__DATA SUPPLIED__.
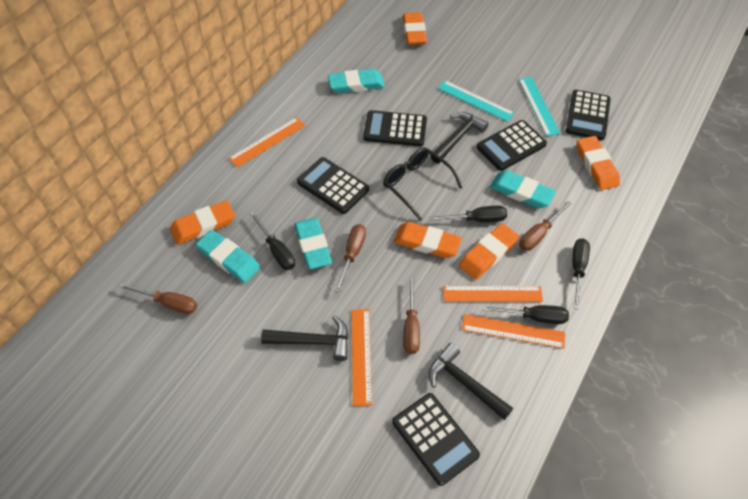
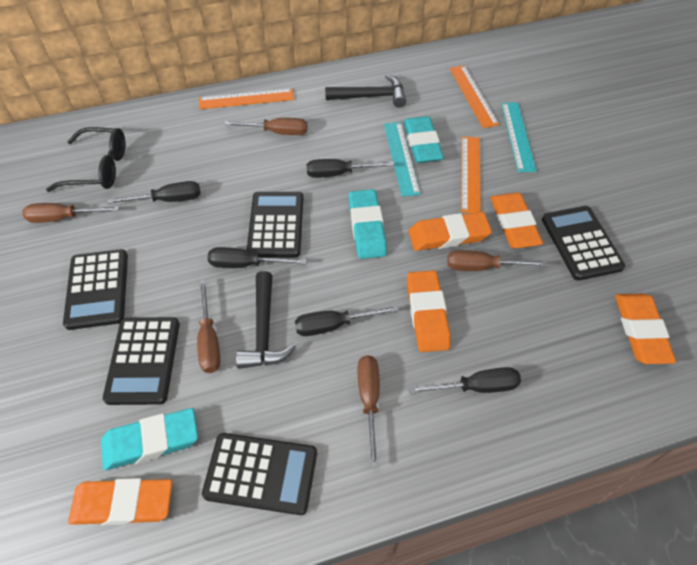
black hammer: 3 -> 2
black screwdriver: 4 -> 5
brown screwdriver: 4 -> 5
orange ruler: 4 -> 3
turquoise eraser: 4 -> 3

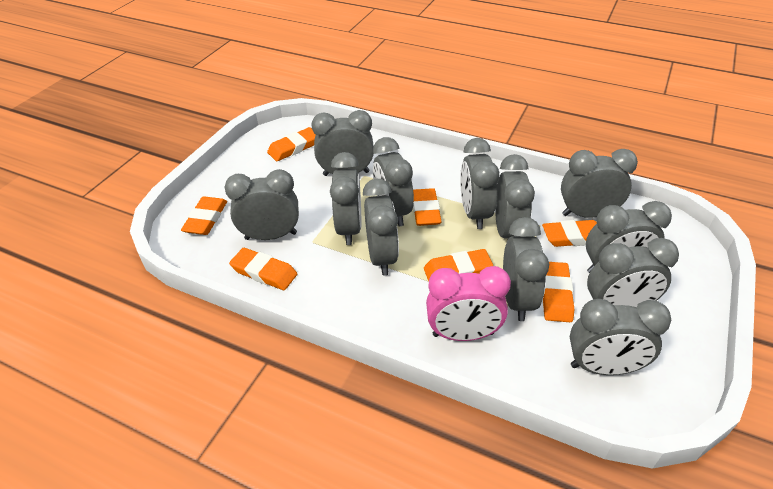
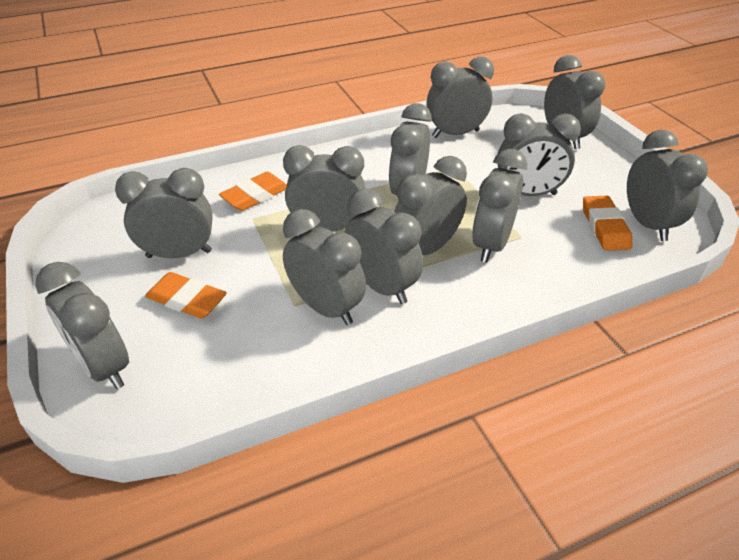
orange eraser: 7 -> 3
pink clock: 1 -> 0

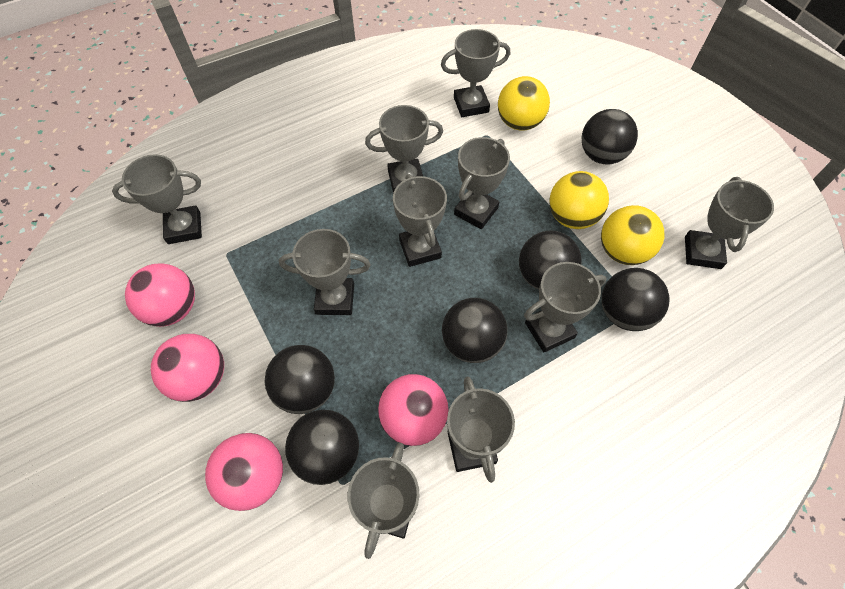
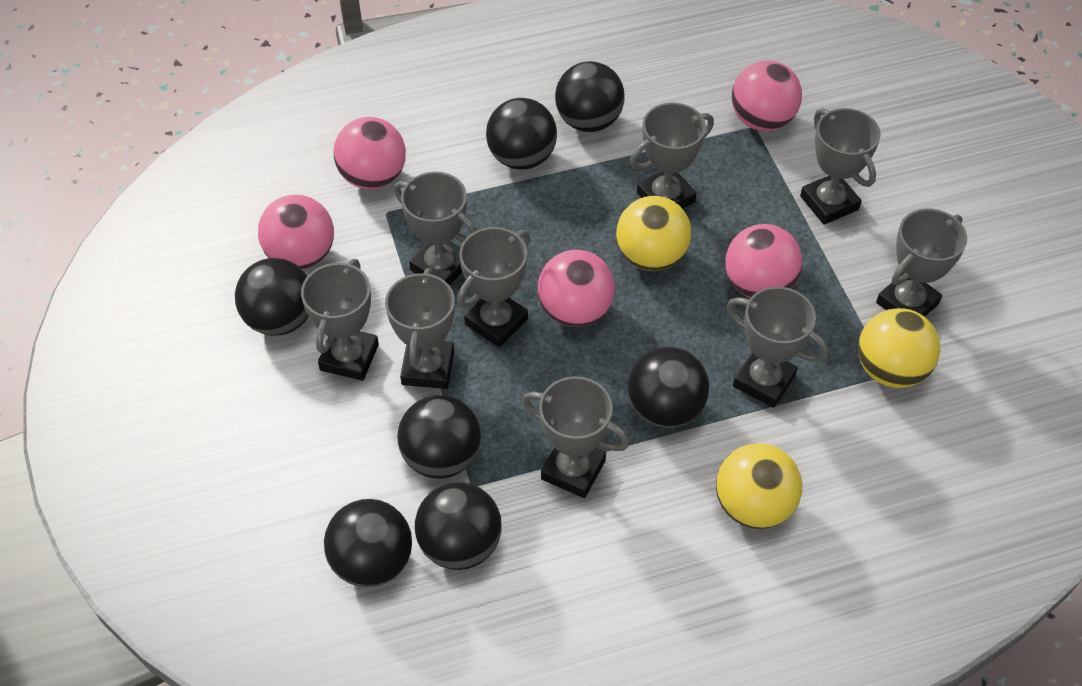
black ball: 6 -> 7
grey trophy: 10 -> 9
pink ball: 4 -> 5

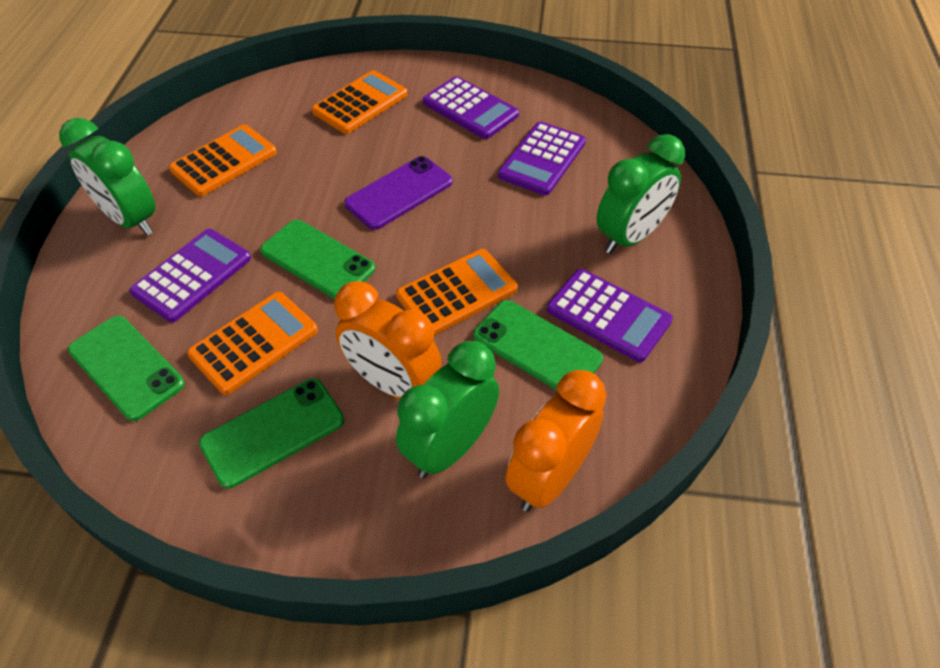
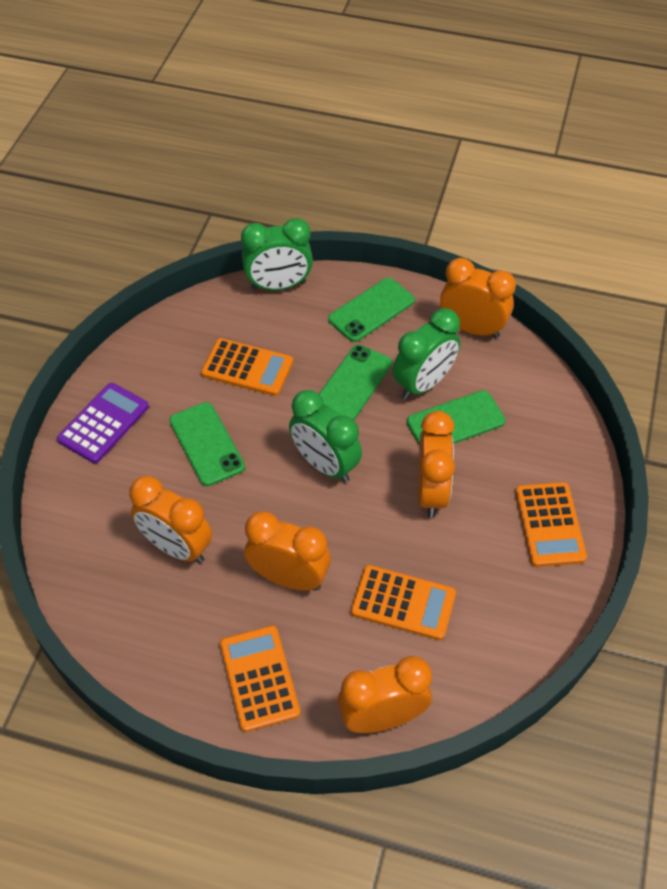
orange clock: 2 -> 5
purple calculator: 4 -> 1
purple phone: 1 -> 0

__TASK ITEM__. In how many lines of the entries does "screwdriver" appear? Reply with only the number.

__COMPLETED TASK__. 2